• _Prompt_:
Take the entries that follow and return exactly the lines from the one holding "(530, 234) = (458, 150): black" through the one holding "(843, 234) = (1034, 460): orange", both included. Nothing else is needed.

*** Raw data Section Begins ***

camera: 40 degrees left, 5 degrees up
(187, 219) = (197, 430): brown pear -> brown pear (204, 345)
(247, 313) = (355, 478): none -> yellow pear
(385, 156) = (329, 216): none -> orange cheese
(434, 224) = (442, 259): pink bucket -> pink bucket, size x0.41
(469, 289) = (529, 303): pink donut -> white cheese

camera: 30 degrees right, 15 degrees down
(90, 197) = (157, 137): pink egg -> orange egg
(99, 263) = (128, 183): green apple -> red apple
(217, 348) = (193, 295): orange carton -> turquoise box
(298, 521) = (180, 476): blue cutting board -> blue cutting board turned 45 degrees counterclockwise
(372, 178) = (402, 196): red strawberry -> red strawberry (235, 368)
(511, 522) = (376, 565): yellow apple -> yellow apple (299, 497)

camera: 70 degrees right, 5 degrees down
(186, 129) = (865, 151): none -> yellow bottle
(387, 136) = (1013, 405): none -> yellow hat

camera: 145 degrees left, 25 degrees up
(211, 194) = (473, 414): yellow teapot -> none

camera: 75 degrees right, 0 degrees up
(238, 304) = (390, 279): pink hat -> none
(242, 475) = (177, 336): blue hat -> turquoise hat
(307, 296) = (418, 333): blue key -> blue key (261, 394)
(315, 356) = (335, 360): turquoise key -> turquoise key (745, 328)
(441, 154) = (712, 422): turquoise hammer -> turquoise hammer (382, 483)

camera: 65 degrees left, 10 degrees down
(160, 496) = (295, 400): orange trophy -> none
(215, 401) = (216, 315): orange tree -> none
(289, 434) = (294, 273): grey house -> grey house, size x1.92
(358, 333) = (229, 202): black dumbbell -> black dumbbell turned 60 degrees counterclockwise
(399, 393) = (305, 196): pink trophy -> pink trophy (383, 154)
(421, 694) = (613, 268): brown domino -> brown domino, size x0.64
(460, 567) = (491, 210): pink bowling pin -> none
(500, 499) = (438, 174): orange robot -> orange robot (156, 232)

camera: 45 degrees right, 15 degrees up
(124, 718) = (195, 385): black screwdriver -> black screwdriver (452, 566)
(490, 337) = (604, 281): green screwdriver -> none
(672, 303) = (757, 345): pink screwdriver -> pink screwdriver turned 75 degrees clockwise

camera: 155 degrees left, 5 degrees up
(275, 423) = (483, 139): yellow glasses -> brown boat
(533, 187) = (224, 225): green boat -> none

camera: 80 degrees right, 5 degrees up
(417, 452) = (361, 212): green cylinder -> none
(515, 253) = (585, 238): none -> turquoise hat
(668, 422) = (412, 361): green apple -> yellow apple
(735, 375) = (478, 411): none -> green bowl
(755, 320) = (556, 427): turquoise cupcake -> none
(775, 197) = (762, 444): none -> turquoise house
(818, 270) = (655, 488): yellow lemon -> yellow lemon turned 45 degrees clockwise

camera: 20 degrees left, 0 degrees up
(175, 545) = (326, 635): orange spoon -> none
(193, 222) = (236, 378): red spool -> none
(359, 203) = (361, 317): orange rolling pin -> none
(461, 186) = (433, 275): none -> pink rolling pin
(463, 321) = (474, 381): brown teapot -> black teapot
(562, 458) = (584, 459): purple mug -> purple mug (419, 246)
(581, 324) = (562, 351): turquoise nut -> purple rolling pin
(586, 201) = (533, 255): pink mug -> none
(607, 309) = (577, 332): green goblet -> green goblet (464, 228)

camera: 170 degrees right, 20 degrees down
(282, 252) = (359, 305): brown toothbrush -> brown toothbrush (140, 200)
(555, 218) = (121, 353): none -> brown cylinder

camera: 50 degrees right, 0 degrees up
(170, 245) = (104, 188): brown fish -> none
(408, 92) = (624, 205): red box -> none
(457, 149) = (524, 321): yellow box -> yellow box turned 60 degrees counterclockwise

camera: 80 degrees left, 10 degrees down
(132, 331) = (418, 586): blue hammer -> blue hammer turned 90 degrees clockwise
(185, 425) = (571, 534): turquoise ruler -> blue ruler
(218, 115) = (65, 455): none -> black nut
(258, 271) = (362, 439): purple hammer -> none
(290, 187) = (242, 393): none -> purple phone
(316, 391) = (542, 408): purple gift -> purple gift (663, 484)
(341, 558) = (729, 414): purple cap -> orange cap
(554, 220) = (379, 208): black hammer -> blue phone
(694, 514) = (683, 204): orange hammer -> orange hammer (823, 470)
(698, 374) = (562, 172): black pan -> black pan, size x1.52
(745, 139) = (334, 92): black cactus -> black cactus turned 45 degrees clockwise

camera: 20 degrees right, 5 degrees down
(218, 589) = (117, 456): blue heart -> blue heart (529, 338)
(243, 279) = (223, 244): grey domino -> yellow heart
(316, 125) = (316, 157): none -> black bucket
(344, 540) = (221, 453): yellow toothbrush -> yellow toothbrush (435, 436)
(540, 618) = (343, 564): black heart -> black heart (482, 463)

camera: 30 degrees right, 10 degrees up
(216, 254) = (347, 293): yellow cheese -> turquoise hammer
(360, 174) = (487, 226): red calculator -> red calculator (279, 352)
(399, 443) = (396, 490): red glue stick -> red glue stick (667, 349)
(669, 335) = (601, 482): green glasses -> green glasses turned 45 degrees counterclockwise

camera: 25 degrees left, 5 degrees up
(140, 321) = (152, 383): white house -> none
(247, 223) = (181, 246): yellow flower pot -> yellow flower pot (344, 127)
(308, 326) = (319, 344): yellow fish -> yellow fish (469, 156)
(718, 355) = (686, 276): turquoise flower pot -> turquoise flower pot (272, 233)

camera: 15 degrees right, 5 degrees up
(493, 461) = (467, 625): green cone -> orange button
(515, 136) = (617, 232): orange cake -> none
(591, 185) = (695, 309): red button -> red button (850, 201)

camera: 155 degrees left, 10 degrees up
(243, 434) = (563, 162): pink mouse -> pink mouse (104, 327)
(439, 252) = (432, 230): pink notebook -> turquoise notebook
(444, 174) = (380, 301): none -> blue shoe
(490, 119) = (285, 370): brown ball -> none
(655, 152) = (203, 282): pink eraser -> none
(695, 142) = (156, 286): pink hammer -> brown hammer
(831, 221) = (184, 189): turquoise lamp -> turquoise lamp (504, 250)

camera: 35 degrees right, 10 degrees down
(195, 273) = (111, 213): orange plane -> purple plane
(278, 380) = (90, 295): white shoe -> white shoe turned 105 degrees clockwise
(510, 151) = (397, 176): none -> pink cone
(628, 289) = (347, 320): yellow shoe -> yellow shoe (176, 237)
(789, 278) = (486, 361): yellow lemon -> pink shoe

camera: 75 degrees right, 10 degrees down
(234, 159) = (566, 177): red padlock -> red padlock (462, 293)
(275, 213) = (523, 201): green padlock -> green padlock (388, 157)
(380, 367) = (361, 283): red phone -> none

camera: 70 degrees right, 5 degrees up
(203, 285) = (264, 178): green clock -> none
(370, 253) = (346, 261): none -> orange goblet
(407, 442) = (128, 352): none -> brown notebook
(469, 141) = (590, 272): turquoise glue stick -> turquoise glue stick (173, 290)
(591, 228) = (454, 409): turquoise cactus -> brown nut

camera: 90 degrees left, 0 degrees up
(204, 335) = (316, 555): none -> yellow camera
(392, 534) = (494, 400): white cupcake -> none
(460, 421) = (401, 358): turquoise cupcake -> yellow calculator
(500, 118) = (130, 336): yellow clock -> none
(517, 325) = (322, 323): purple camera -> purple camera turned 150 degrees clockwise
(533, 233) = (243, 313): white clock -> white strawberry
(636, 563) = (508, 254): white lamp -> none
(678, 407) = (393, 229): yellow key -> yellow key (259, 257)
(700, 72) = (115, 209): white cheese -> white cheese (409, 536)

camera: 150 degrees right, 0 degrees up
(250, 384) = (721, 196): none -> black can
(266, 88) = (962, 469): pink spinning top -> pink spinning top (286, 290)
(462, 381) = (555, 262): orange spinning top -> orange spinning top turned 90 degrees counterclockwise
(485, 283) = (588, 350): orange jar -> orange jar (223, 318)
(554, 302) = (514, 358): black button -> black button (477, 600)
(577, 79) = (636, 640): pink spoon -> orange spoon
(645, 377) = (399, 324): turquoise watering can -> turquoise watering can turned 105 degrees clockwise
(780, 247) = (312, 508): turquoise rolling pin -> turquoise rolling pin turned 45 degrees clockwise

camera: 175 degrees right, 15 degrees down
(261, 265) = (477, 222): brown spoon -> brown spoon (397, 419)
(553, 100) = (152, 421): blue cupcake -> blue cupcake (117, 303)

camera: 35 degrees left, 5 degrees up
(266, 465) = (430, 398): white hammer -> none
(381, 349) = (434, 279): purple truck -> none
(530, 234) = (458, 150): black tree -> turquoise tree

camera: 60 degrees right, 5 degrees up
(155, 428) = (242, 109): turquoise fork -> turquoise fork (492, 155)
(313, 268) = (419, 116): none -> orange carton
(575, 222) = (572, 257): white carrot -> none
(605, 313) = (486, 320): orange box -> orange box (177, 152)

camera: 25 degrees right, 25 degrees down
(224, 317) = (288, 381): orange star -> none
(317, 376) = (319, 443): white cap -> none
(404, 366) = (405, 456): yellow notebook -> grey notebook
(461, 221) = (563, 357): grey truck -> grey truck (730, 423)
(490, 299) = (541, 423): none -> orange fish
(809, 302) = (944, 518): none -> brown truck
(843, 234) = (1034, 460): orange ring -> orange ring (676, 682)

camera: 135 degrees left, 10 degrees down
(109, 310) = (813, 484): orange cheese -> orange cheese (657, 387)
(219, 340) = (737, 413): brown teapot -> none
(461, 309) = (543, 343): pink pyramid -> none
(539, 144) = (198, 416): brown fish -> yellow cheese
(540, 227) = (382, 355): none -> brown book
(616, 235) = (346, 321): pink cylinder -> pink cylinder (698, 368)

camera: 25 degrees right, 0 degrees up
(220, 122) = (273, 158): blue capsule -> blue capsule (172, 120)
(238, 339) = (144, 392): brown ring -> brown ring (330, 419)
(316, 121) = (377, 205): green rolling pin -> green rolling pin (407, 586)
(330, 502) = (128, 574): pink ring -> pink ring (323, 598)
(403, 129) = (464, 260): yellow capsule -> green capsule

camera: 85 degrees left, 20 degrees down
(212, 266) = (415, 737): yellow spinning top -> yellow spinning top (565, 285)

*** Raw data Section Ends ***

• _Answer below_:
(530, 234) = (458, 150): black tree -> turquoise tree

camera: 60 degrees right, 5 degrees up
(155, 428) = (242, 109): turquoise fork -> turquoise fork (492, 155)
(313, 268) = (419, 116): none -> orange carton
(575, 222) = (572, 257): white carrot -> none
(605, 313) = (486, 320): orange box -> orange box (177, 152)

camera: 25 degrees right, 25 degrees down
(224, 317) = (288, 381): orange star -> none
(317, 376) = (319, 443): white cap -> none
(404, 366) = (405, 456): yellow notebook -> grey notebook
(461, 221) = (563, 357): grey truck -> grey truck (730, 423)
(490, 299) = (541, 423): none -> orange fish
(809, 302) = (944, 518): none -> brown truck
(843, 234) = (1034, 460): orange ring -> orange ring (676, 682)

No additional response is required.